Edit difference data
= Beginning of Section =

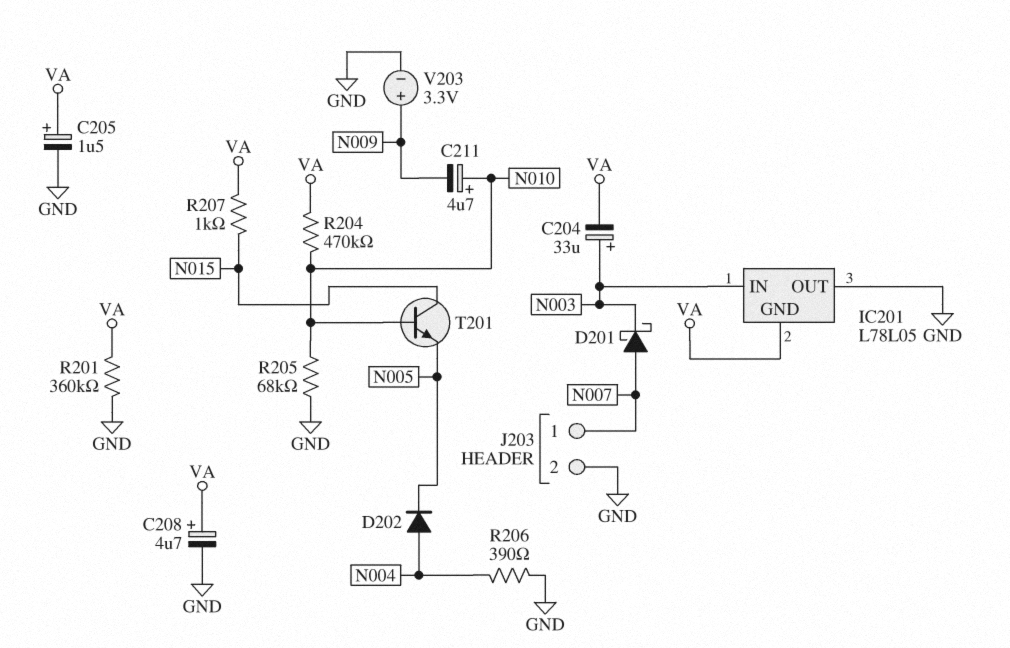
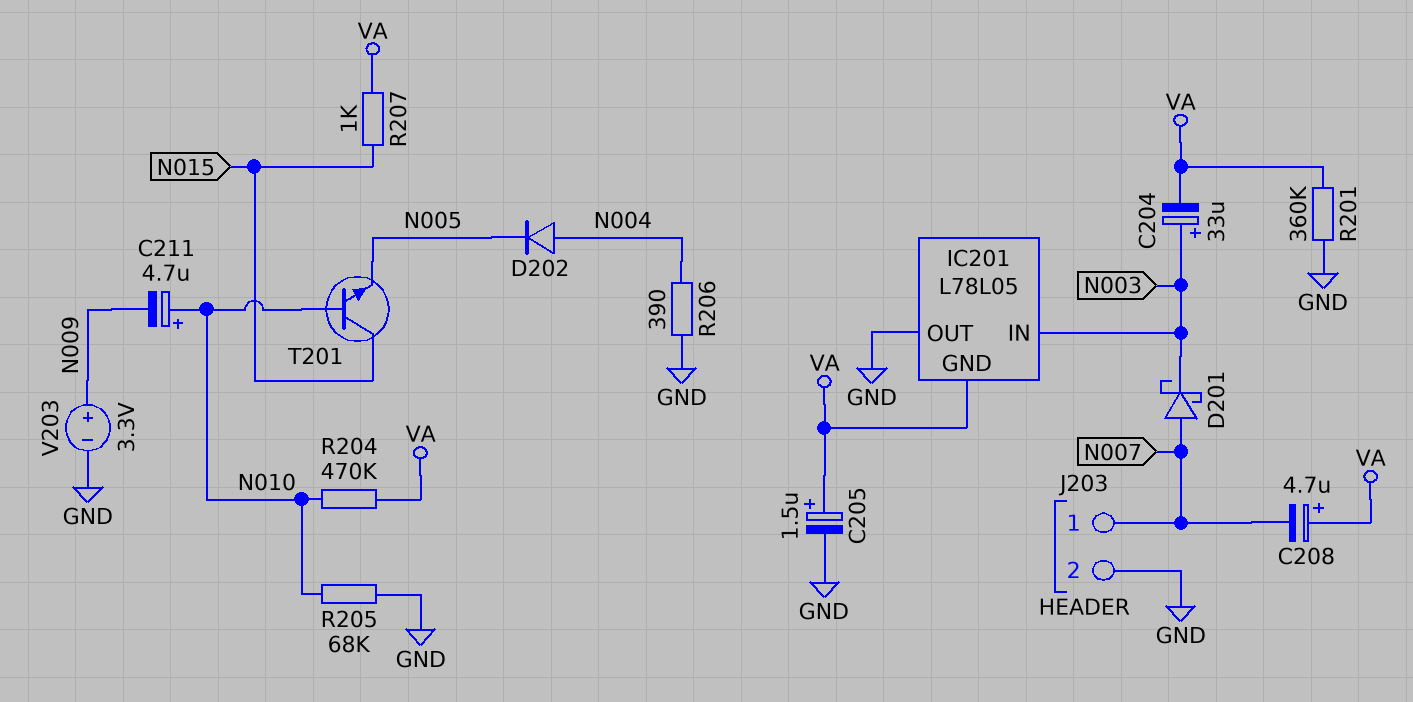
C208: 4.7uF (plus VA, minus GND) -> 4.7uF (plus VA, minus N007)

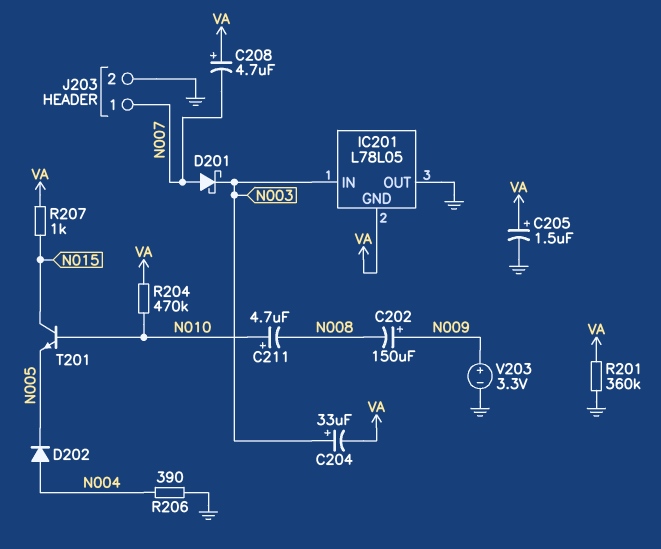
C202: none -> 150uF (plus N009, minus N008)
C211: 4.7uF (plus N010, minus N009) -> 4.7uF (plus N010, minus N008)
R205: 68k (GND, N010) -> none

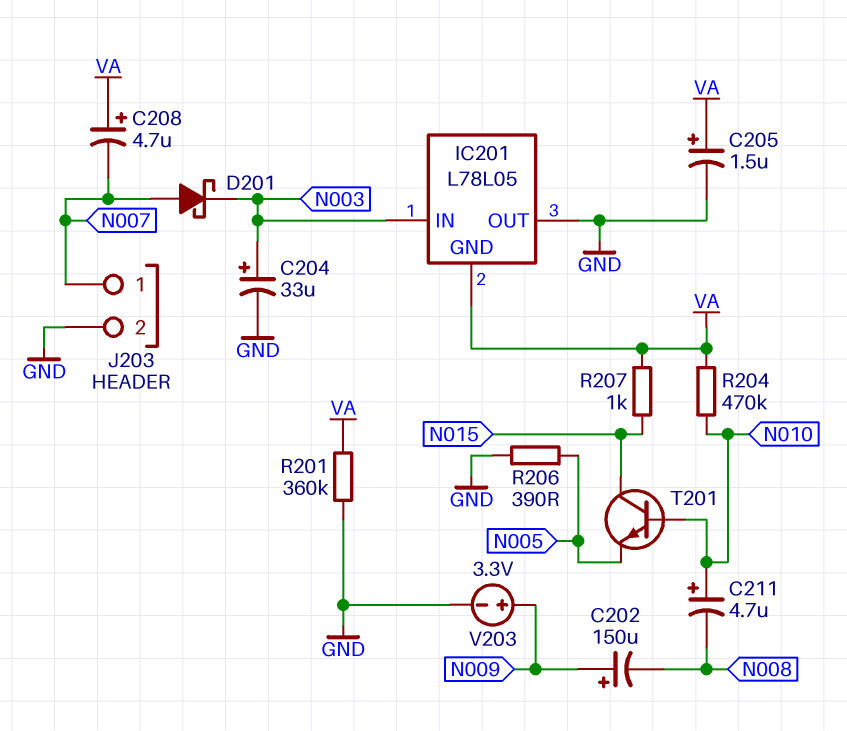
C204: 33uF (plus N003, minus VA) -> 33uF (plus N003, minus GND)
D202: diode (A N004, K N005) -> none
R206: 390 (GND, N004) -> 390 (GND, N005)

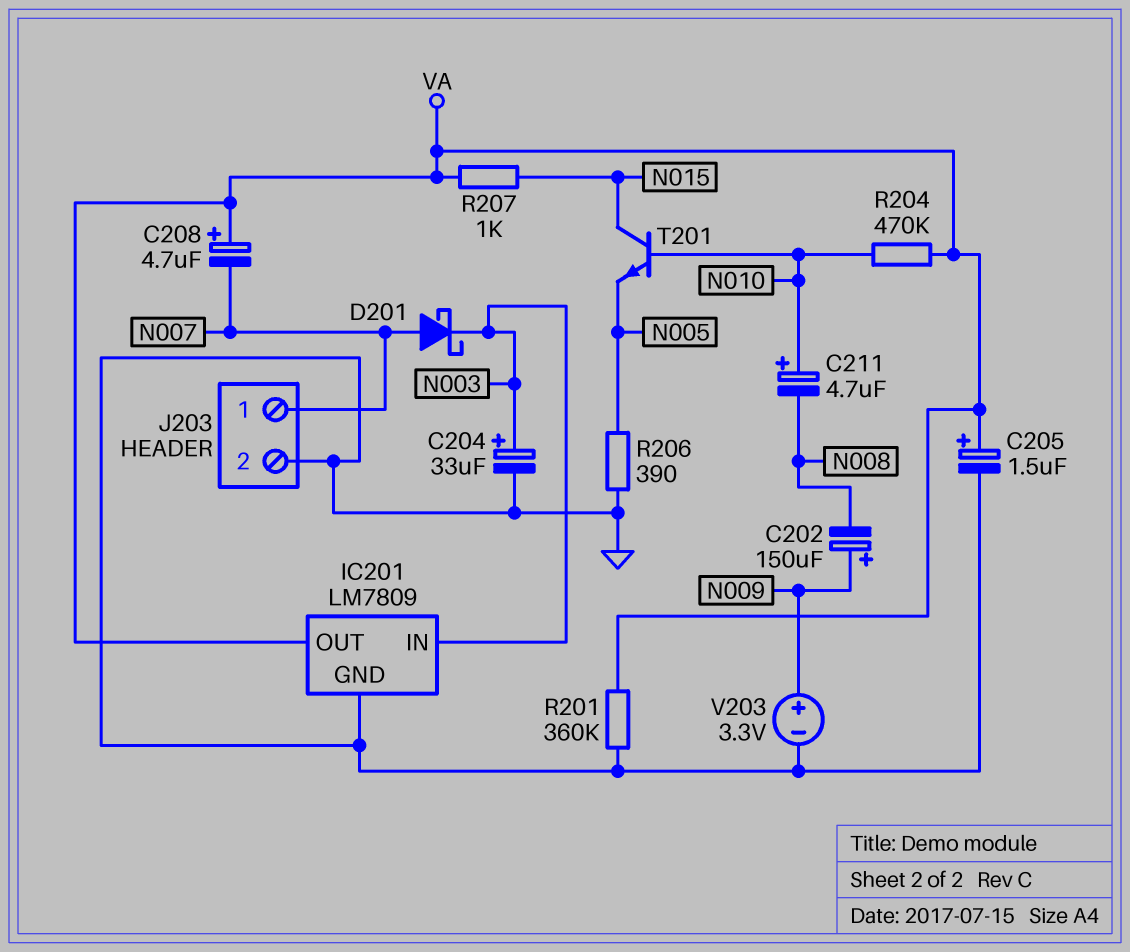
IC201: L78L05 -> LM7809
IC201 pin GND: VA -> GND
IC201 pin OUT: GND -> VA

= End of Section =

* Assignment: Reproduce exactly, and only, the part of the entries above that runs from the line with "R205: 68k (GND, N010) -> none" to the last line, both included. Pictures stay out.

* Task solution:
R205: 68k (GND, N010) -> none

C204: 33uF (plus N003, minus VA) -> 33uF (plus N003, minus GND)
D202: diode (A N004, K N005) -> none
R206: 390 (GND, N004) -> 390 (GND, N005)

IC201: L78L05 -> LM7809
IC201 pin GND: VA -> GND
IC201 pin OUT: GND -> VA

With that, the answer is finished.